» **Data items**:
^^^^^^^^

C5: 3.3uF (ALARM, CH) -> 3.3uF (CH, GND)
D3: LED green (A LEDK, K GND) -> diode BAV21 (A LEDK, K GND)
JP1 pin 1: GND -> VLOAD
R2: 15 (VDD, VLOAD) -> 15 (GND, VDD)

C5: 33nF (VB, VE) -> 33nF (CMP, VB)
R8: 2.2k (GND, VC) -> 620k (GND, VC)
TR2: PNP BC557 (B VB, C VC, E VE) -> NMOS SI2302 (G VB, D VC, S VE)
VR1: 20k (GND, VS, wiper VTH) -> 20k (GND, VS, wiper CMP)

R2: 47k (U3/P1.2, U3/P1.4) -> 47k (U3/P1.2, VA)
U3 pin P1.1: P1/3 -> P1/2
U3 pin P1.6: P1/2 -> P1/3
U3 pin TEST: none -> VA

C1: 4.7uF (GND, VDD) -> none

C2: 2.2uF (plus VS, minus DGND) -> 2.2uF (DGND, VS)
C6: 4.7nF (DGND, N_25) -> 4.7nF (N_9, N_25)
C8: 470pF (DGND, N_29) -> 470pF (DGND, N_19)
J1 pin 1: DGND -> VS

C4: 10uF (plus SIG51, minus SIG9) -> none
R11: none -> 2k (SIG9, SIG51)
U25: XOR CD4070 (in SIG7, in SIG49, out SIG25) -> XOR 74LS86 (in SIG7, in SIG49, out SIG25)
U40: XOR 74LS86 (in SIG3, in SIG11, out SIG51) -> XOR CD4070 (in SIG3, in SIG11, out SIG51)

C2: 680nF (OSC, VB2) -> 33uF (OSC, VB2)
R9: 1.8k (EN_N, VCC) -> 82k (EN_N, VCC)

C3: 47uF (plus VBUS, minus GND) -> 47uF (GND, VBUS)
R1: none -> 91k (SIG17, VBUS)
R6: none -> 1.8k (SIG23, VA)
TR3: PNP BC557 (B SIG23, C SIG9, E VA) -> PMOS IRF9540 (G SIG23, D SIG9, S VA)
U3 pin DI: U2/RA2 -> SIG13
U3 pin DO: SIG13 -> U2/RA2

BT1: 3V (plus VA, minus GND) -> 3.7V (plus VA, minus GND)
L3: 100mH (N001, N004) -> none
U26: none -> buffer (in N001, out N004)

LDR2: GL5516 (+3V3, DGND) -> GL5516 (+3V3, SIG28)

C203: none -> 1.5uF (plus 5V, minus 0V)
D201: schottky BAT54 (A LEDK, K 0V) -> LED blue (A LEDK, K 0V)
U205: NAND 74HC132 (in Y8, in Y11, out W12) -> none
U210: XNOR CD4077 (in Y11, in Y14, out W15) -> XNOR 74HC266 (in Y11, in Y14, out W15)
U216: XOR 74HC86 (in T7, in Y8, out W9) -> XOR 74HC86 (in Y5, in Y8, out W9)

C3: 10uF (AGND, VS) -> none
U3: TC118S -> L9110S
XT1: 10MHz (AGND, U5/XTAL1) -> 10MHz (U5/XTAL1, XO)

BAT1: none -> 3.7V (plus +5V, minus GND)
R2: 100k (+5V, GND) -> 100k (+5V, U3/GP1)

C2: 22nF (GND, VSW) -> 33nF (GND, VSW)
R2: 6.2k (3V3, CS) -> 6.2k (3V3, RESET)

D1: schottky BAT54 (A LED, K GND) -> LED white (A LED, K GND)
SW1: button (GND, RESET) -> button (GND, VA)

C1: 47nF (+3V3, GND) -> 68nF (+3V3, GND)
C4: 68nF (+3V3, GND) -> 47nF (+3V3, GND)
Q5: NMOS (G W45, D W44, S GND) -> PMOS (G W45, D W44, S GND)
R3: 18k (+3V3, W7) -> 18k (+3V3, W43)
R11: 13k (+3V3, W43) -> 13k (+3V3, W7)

^^^^^^^^

» **Work order**: Please output exactly the lines between the one holding "R2: 15 (VDD, VLOAD) -> 15 (GND, VDD)" and the one holding "D201: schottky BAT54" in the records above, inclusive, and nothing more.

» **Exercise result**:
R2: 15 (VDD, VLOAD) -> 15 (GND, VDD)

C5: 33nF (VB, VE) -> 33nF (CMP, VB)
R8: 2.2k (GND, VC) -> 620k (GND, VC)
TR2: PNP BC557 (B VB, C VC, E VE) -> NMOS SI2302 (G VB, D VC, S VE)
VR1: 20k (GND, VS, wiper VTH) -> 20k (GND, VS, wiper CMP)

R2: 47k (U3/P1.2, U3/P1.4) -> 47k (U3/P1.2, VA)
U3 pin P1.1: P1/3 -> P1/2
U3 pin P1.6: P1/2 -> P1/3
U3 pin TEST: none -> VA

C1: 4.7uF (GND, VDD) -> none

C2: 2.2uF (plus VS, minus DGND) -> 2.2uF (DGND, VS)
C6: 4.7nF (DGND, N_25) -> 4.7nF (N_9, N_25)
C8: 470pF (DGND, N_29) -> 470pF (DGND, N_19)
J1 pin 1: DGND -> VS

C4: 10uF (plus SIG51, minus SIG9) -> none
R11: none -> 2k (SIG9, SIG51)
U25: XOR CD4070 (in SIG7, in SIG49, out SIG25) -> XOR 74LS86 (in SIG7, in SIG49, out SIG25)
U40: XOR 74LS86 (in SIG3, in SIG11, out SIG51) -> XOR CD4070 (in SIG3, in SIG11, out SIG51)

C2: 680nF (OSC, VB2) -> 33uF (OSC, VB2)
R9: 1.8k (EN_N, VCC) -> 82k (EN_N, VCC)

C3: 47uF (plus VBUS, minus GND) -> 47uF (GND, VBUS)
R1: none -> 91k (SIG17, VBUS)
R6: none -> 1.8k (SIG23, VA)
TR3: PNP BC557 (B SIG23, C SIG9, E VA) -> PMOS IRF9540 (G SIG23, D SIG9, S VA)
U3 pin DI: U2/RA2 -> SIG13
U3 pin DO: SIG13 -> U2/RA2

BT1: 3V (plus VA, minus GND) -> 3.7V (plus VA, minus GND)
L3: 100mH (N001, N004) -> none
U26: none -> buffer (in N001, out N004)

LDR2: GL5516 (+3V3, DGND) -> GL5516 (+3V3, SIG28)

C203: none -> 1.5uF (plus 5V, minus 0V)
D201: schottky BAT54 (A LEDK, K 0V) -> LED blue (A LEDK, K 0V)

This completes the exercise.